Segment Start: Entries provided

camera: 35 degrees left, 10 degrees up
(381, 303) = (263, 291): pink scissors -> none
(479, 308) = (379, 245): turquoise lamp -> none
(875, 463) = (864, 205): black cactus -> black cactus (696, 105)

Segment End: Entries provided
Segment Start: Entries provided

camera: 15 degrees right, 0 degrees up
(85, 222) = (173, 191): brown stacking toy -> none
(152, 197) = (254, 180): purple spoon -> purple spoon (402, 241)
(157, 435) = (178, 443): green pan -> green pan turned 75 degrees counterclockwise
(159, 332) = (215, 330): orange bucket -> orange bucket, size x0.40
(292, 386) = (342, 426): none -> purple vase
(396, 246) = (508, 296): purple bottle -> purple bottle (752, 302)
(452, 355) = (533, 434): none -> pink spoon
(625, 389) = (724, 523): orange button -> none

Segment End: Entries provided
Segment Start: Entries provided

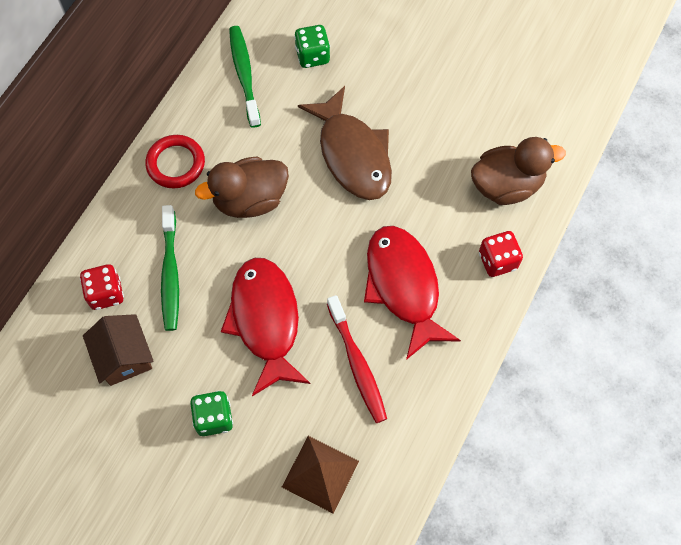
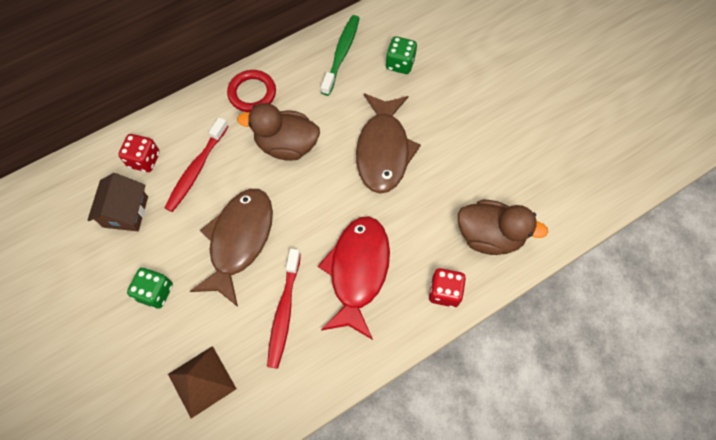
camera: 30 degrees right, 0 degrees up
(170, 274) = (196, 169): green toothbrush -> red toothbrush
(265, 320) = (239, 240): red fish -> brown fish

Segment End: Entries provided

Task directions
Of the entries above, transcribe exactly those lines that fall between the line containing "camera: 35 degrees left, 10 degrees up" and the line containing "(875, 463) = (864, 205): black", together with those two lines.

Reply
camera: 35 degrees left, 10 degrees up
(381, 303) = (263, 291): pink scissors -> none
(479, 308) = (379, 245): turquoise lamp -> none
(875, 463) = (864, 205): black cactus -> black cactus (696, 105)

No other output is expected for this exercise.